*GIVEN INSTRUCTION:* Write out every one of the following lines word for word, from the first through the last.

(Items stored from a collection)

↓

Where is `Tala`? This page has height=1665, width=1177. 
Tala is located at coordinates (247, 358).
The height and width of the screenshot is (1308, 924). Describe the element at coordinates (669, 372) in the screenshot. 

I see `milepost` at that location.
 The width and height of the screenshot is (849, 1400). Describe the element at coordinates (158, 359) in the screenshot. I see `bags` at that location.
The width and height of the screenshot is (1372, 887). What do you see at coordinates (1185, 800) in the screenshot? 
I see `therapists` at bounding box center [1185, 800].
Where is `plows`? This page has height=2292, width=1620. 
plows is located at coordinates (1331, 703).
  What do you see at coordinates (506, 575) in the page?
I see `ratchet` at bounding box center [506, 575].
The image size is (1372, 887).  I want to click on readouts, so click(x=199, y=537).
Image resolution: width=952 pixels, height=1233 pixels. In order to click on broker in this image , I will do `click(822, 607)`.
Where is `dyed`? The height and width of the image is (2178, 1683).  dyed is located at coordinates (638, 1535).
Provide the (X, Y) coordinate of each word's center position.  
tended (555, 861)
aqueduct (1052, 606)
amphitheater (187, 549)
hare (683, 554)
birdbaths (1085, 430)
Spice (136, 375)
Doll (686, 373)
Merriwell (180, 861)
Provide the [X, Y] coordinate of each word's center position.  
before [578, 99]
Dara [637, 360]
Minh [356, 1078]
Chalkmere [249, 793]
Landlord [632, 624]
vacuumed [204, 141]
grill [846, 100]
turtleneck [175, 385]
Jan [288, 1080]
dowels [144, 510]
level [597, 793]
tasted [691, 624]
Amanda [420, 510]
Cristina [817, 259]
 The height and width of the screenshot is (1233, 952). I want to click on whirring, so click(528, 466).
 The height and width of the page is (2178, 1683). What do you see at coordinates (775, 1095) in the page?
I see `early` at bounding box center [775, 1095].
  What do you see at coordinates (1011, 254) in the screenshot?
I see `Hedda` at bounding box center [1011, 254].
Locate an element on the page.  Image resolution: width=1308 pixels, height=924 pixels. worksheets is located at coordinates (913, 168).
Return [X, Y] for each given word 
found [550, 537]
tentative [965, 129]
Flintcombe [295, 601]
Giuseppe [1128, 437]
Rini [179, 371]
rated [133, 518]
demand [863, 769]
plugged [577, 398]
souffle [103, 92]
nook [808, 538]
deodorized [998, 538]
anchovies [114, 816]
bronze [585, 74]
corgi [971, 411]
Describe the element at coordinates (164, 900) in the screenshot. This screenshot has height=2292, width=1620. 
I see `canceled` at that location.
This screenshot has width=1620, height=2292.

↑

*SOLUTION FOR THIS EXERCISE:*
Where is `Tala`? This page has height=1665, width=1177. 
Tala is located at coordinates (247, 358).
The height and width of the screenshot is (1308, 924). Describe the element at coordinates (669, 372) in the screenshot. 

I see `milepost` at that location.
 The width and height of the screenshot is (849, 1400). Describe the element at coordinates (158, 359) in the screenshot. I see `bags` at that location.
The width and height of the screenshot is (1372, 887). What do you see at coordinates (1185, 800) in the screenshot? 
I see `therapists` at bounding box center [1185, 800].
Where is `plows`? This page has height=2292, width=1620. 
plows is located at coordinates (1331, 703).
  What do you see at coordinates (506, 575) in the page?
I see `ratchet` at bounding box center [506, 575].
The image size is (1372, 887).  I want to click on readouts, so click(x=199, y=537).
Image resolution: width=952 pixels, height=1233 pixels. In order to click on broker in this image , I will do `click(822, 607)`.
Where is `dyed`? The height and width of the image is (2178, 1683).  dyed is located at coordinates (638, 1535).
Provide the (X, Y) coordinate of each word's center position.  
tended (555, 861)
aqueduct (1052, 606)
amphitheater (187, 549)
hare (683, 554)
birdbaths (1085, 430)
Spice (136, 375)
Doll (686, 373)
Merriwell (180, 861)
Provide the [X, Y] coordinate of each word's center position.  
before [578, 99]
Dara [637, 360]
Minh [356, 1078]
Chalkmere [249, 793]
Landlord [632, 624]
vacuumed [204, 141]
grill [846, 100]
turtleneck [175, 385]
Jan [288, 1080]
dowels [144, 510]
level [597, 793]
tasted [691, 624]
Amanda [420, 510]
Cristina [817, 259]
 The height and width of the screenshot is (1233, 952). I want to click on whirring, so click(528, 466).
 The height and width of the page is (2178, 1683). What do you see at coordinates (775, 1095) in the page?
I see `early` at bounding box center [775, 1095].
  What do you see at coordinates (1011, 254) in the screenshot?
I see `Hedda` at bounding box center [1011, 254].
Locate an element on the page.  Image resolution: width=1308 pixels, height=924 pixels. worksheets is located at coordinates (913, 168).
Return [X, Y] for each given word 
found [550, 537]
tentative [965, 129]
Flintcombe [295, 601]
Giuseppe [1128, 437]
Rini [179, 371]
rated [133, 518]
demand [863, 769]
plugged [577, 398]
souffle [103, 92]
nook [808, 538]
deodorized [998, 538]
anchovies [114, 816]
bronze [585, 74]
corgi [971, 411]
Describe the element at coordinates (164, 900) in the screenshot. This screenshot has height=2292, width=1620. 
I see `canceled` at that location.
This screenshot has width=1620, height=2292.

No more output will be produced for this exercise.